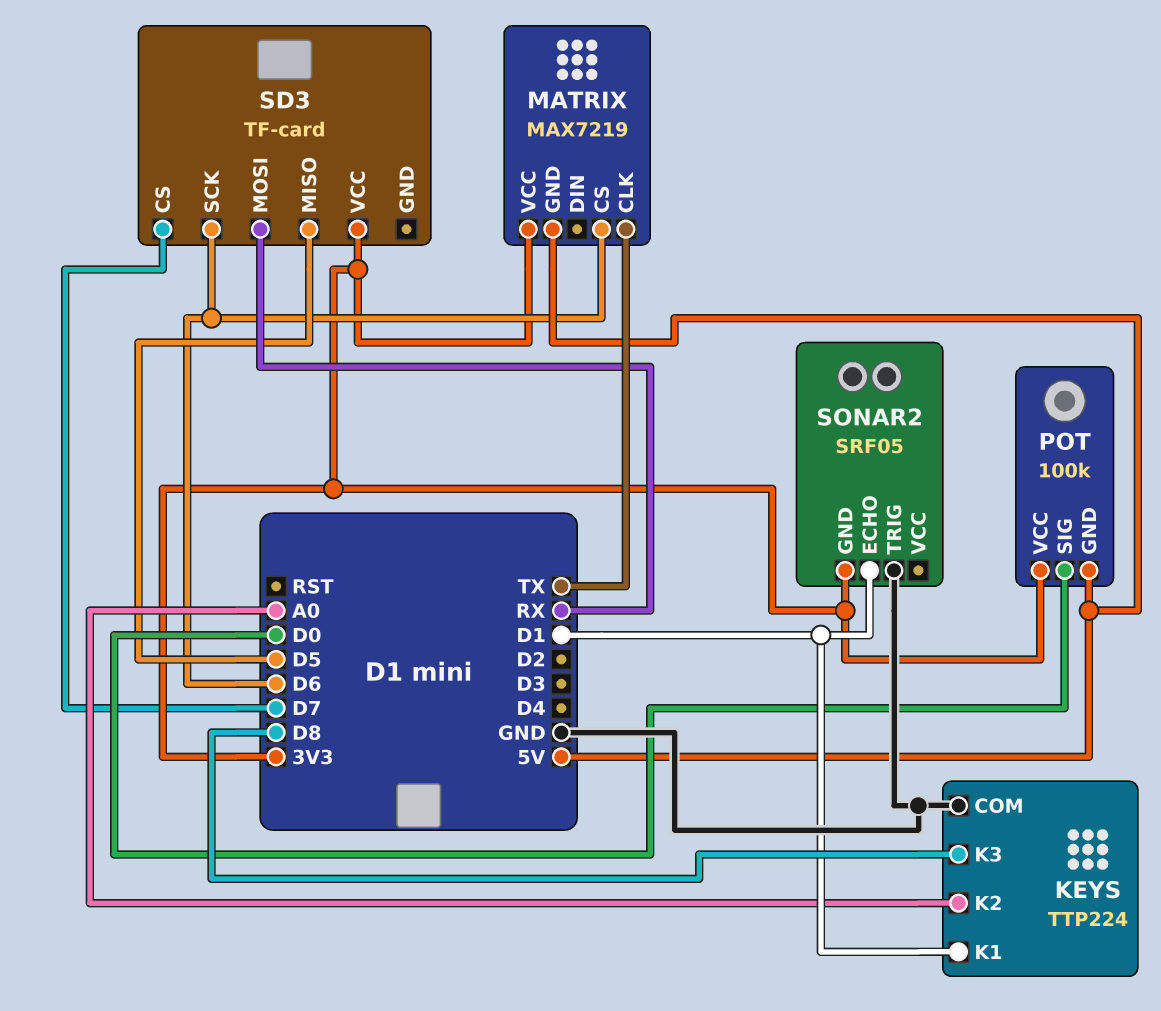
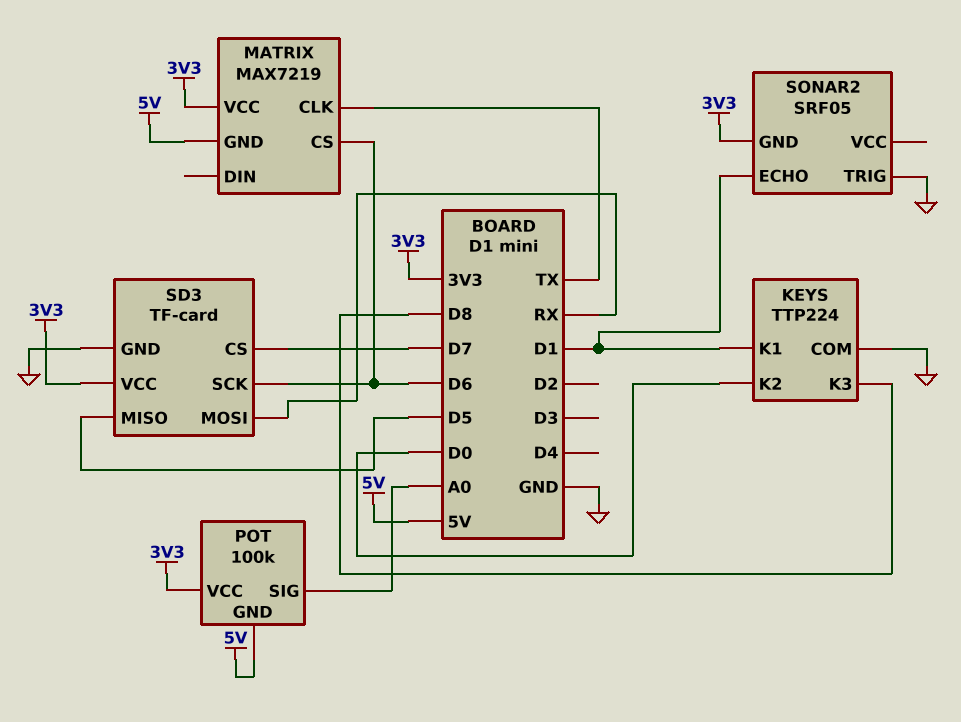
KEYS pin K2: A0 -> D0
POT pin SIG: D0 -> A0
SD3 pin GND: none -> GND

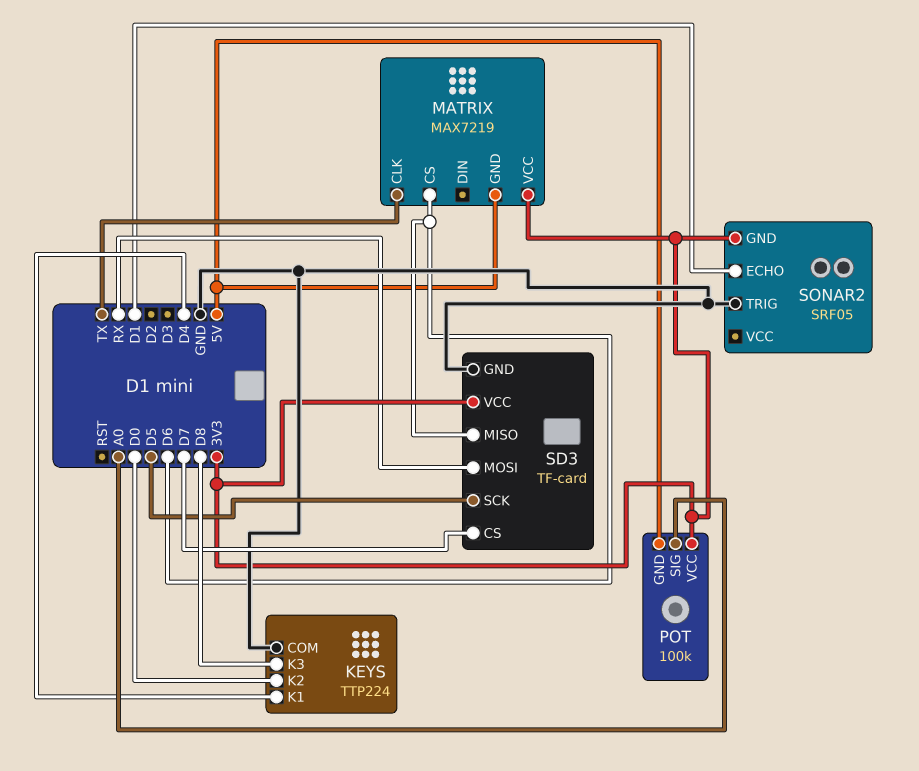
KEYS pin K1: D1 -> D4
SD3 pin MISO: D5 -> D6
SD3 pin SCK: D6 -> D5

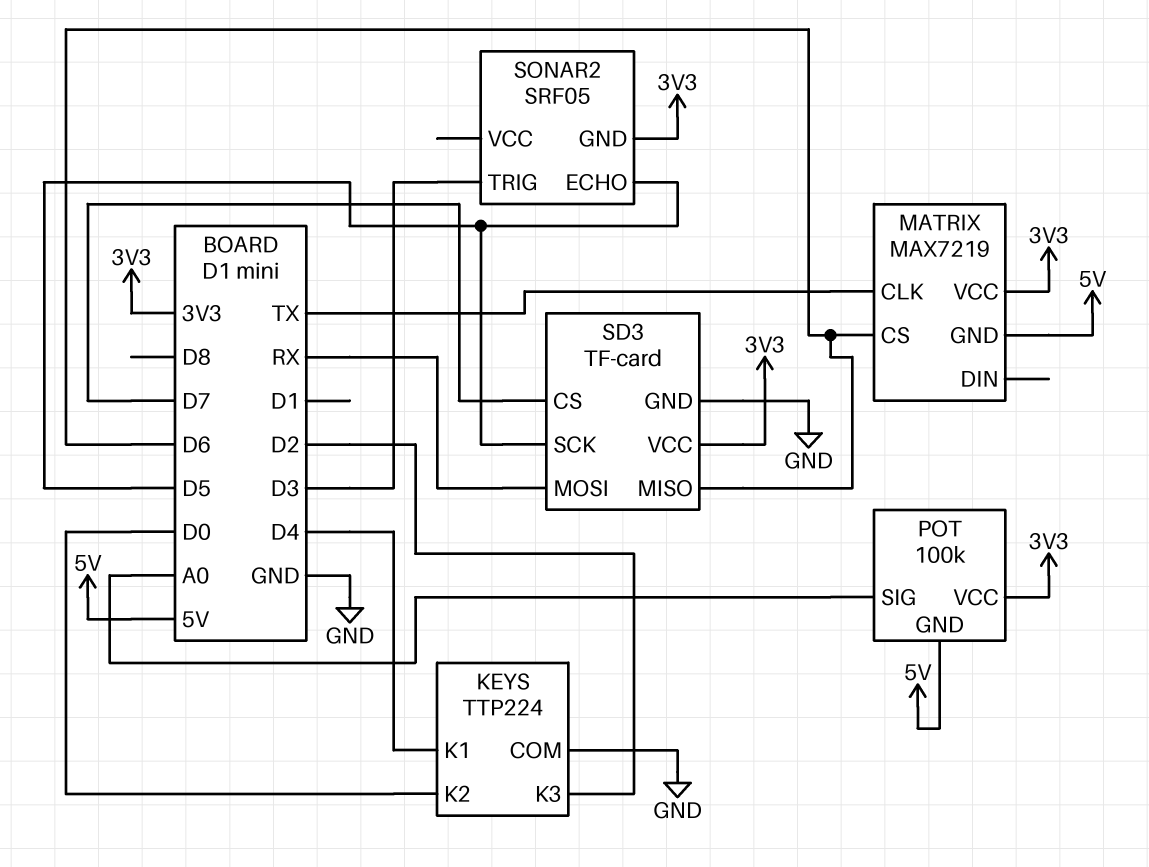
KEYS pin K3: D8 -> D2
SONAR2 pin ECHO: D1 -> D5
SONAR2 pin TRIG: GND -> D3

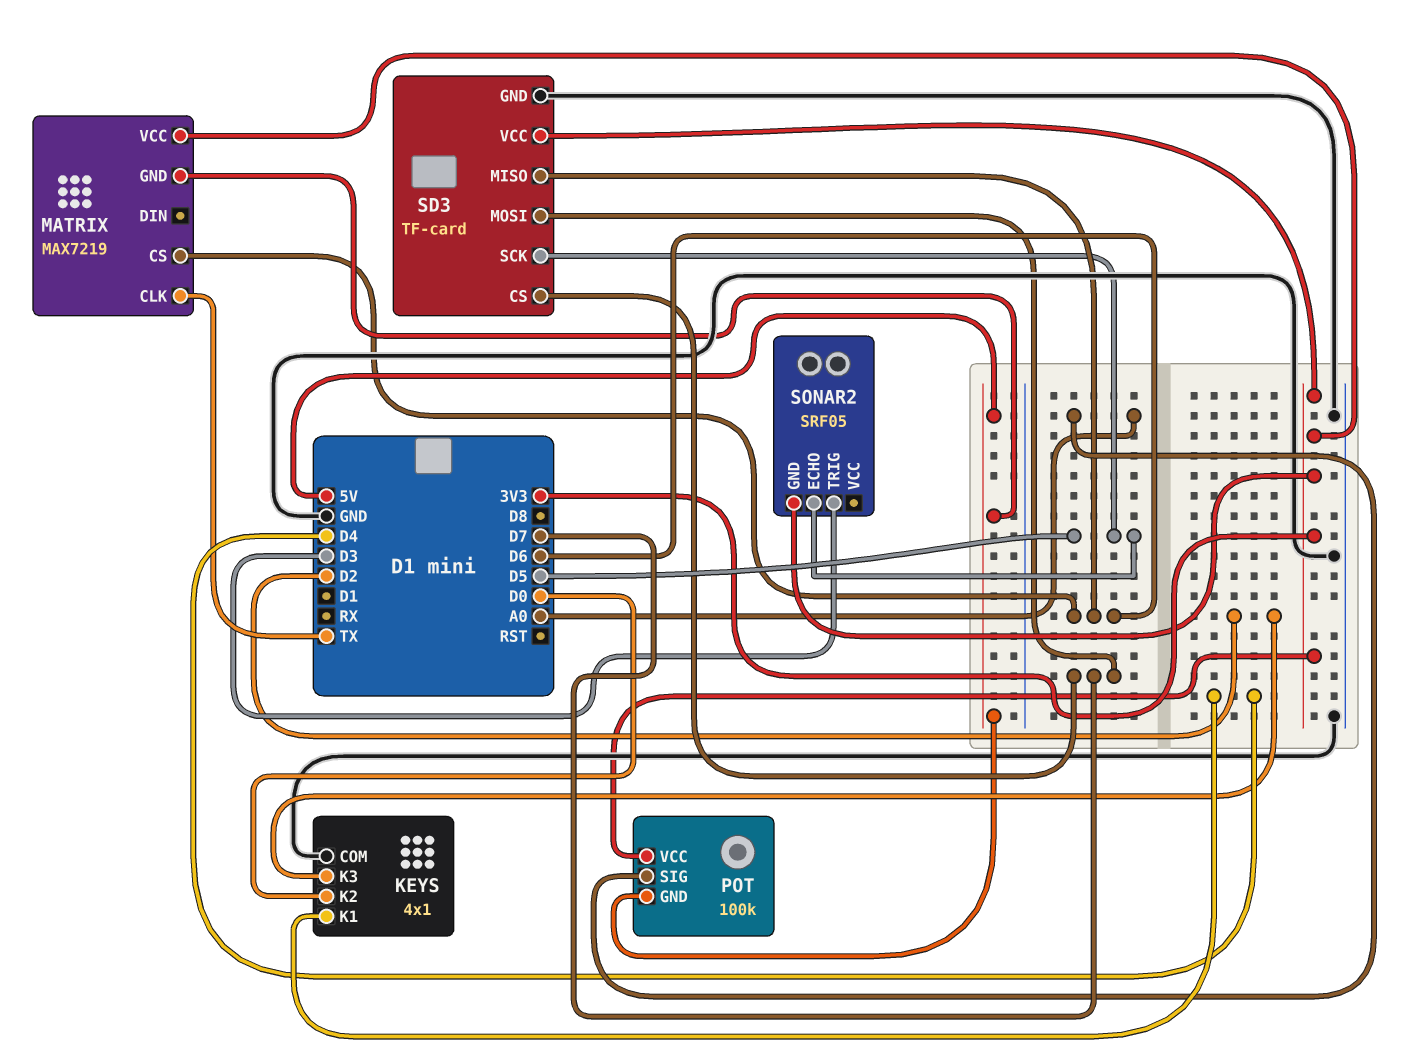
KEYS: TTP224 -> 4x1
SD3 pin MOSI: RX -> D7

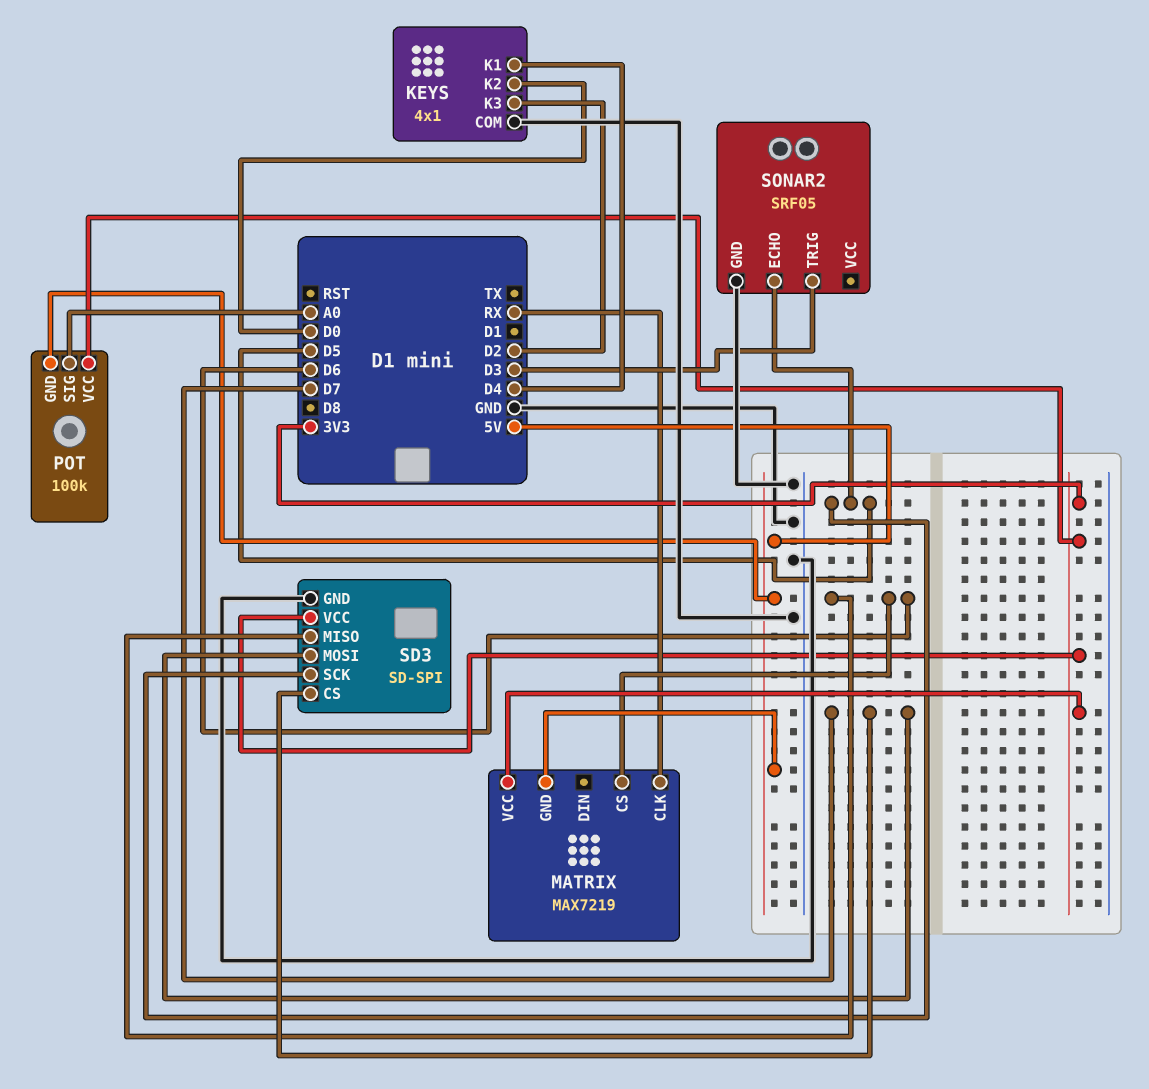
MATRIX pin CLK: TX -> RX
SD3: TF-card -> SD-SPI
SONAR2 pin GND: 3V3 -> GND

TASK PROMPT ▸ All that is needed here is the run of lines from the one containing "KEYS: TTP224 -> 4x1" through the end of the material above, reproduced exactly and without pictures.

ANSWER FOR THIS EXERCISE ▸
KEYS: TTP224 -> 4x1
SD3 pin MOSI: RX -> D7

MATRIX pin CLK: TX -> RX
SD3: TF-card -> SD-SPI
SONAR2 pin GND: 3V3 -> GND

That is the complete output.